▶ **Problem details**
Going through the data below, copy out each line where the word "none" shows up.

▶ **Data shown**
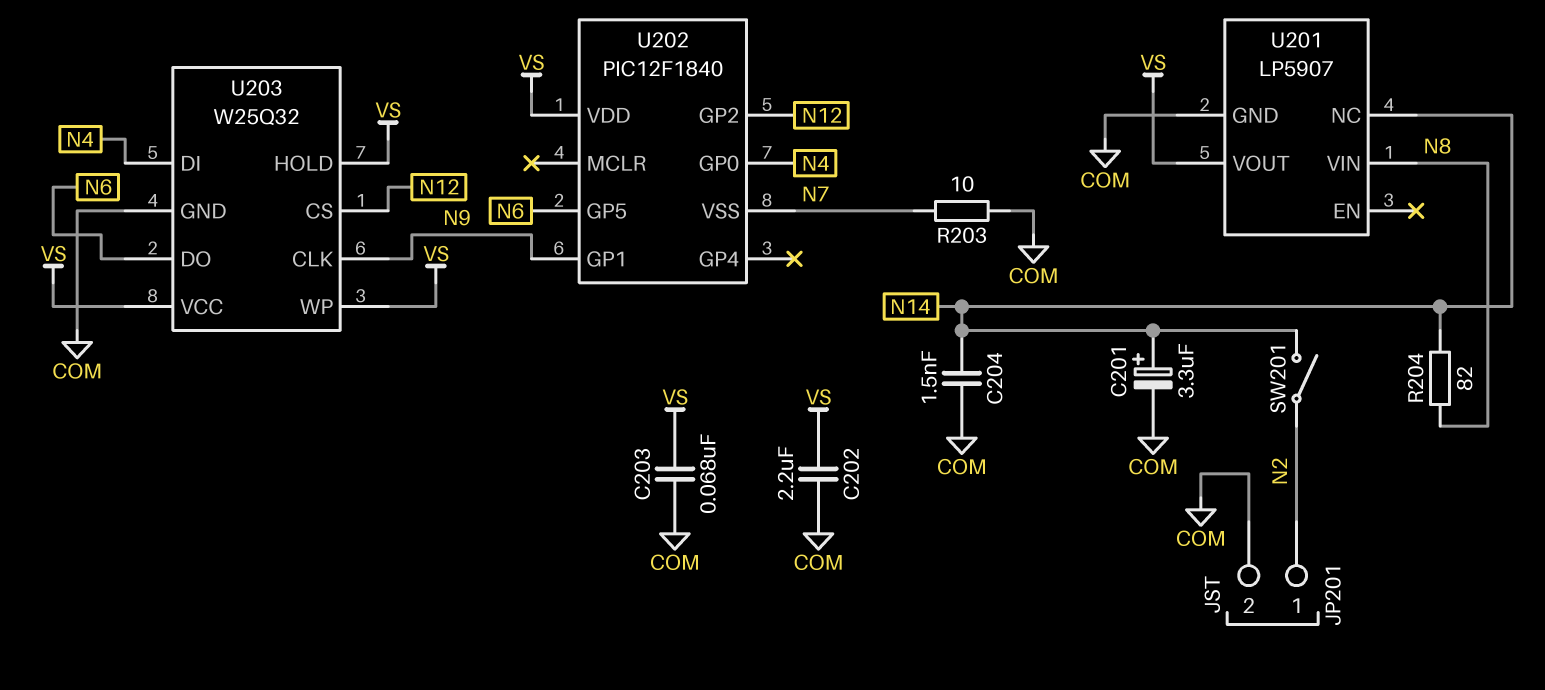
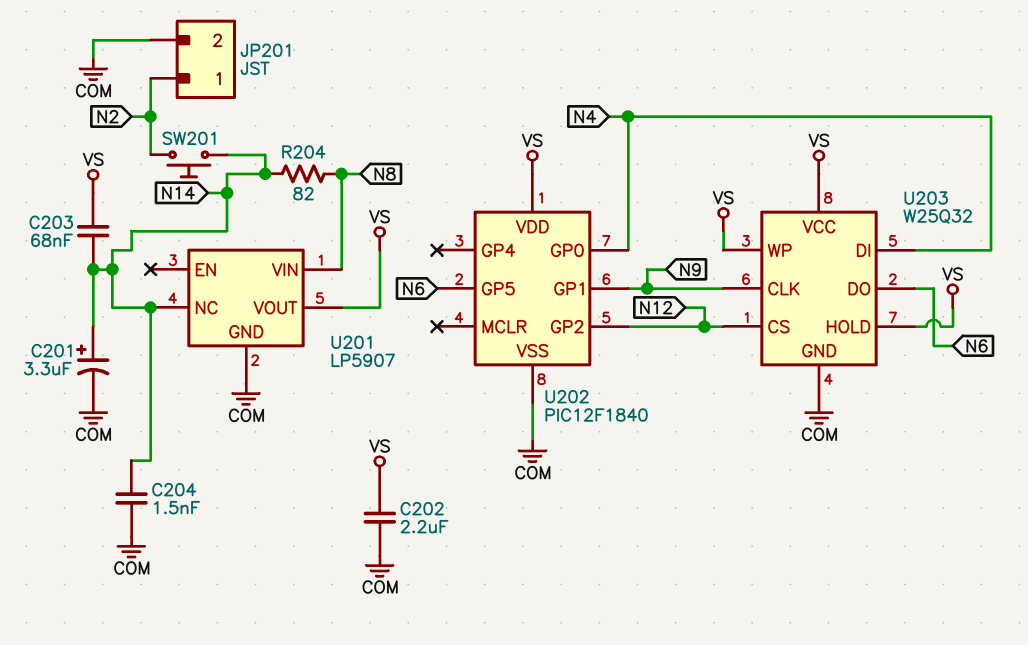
C203: 68nF (COM, VS) -> 68nF (N14, VS)
R203: 10 (COM, N7) -> none
SW201: switch (N2, N14) -> button (N2, N14)
U202 pin VSS: N7 -> COM

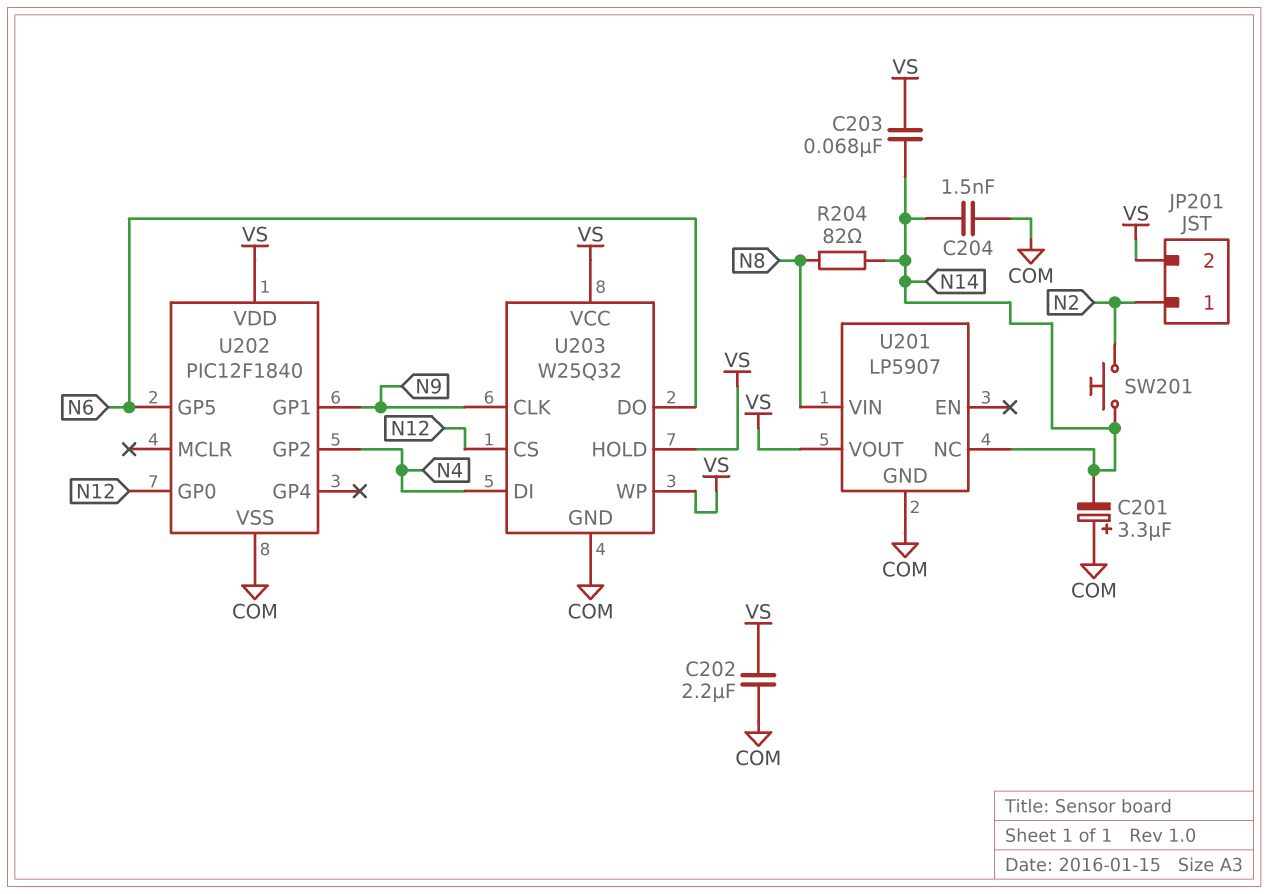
C201: 3.3uF (plus N14, minus COM) -> 3.3uF (plus COM, minus N14)
JP201 pin 2: COM -> VS
U202 pin GP0: N4 -> N12
U202 pin GP2: N12 -> N4

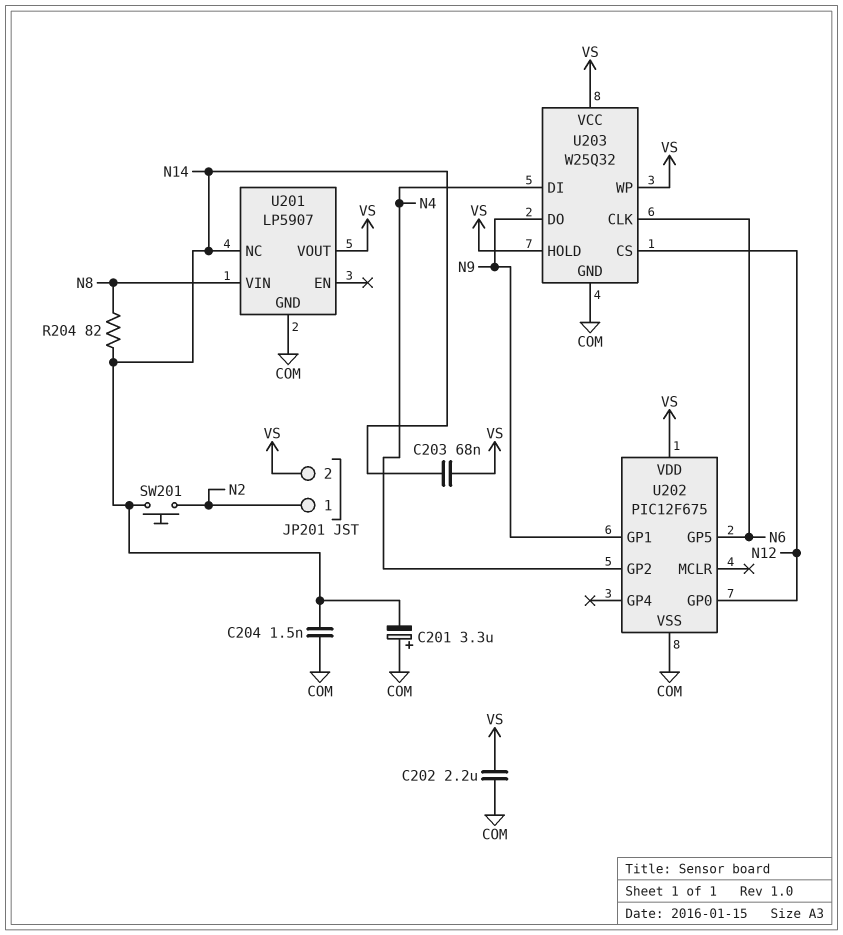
U202: PIC12F1840 -> PIC12F675
U203 pin CLK: N9 -> N6
U203 pin DO: N6 -> N9

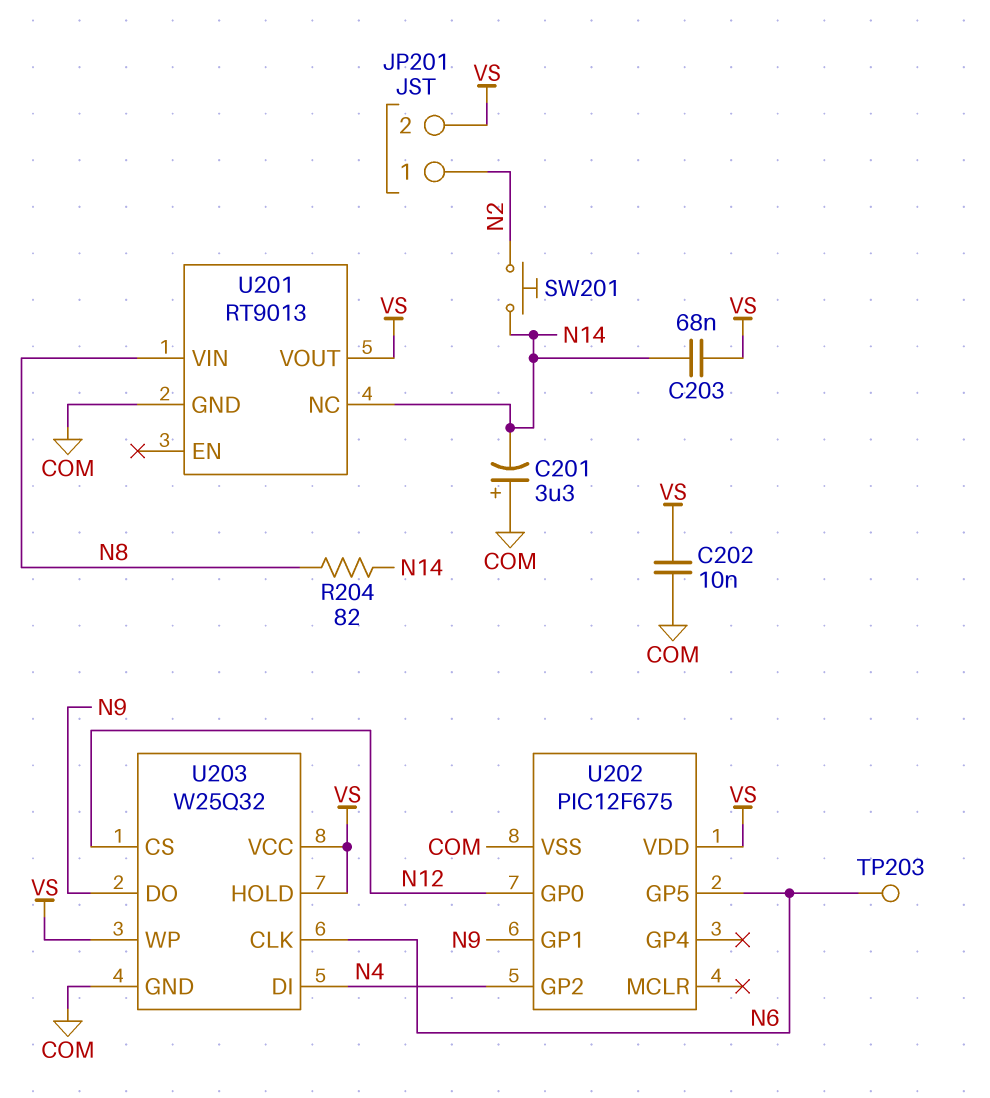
C202: 2.2uF (COM, VS) -> 10nF (COM, VS)
C204: 1.5nF (COM, N14) -> none
TP203: none -> test point (N6)
U201: LP5907 -> RT9013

▶ **Output of the exercise**
R203: 10 (COM, N7) -> none
C204: 1.5nF (COM, N14) -> none
TP203: none -> test point (N6)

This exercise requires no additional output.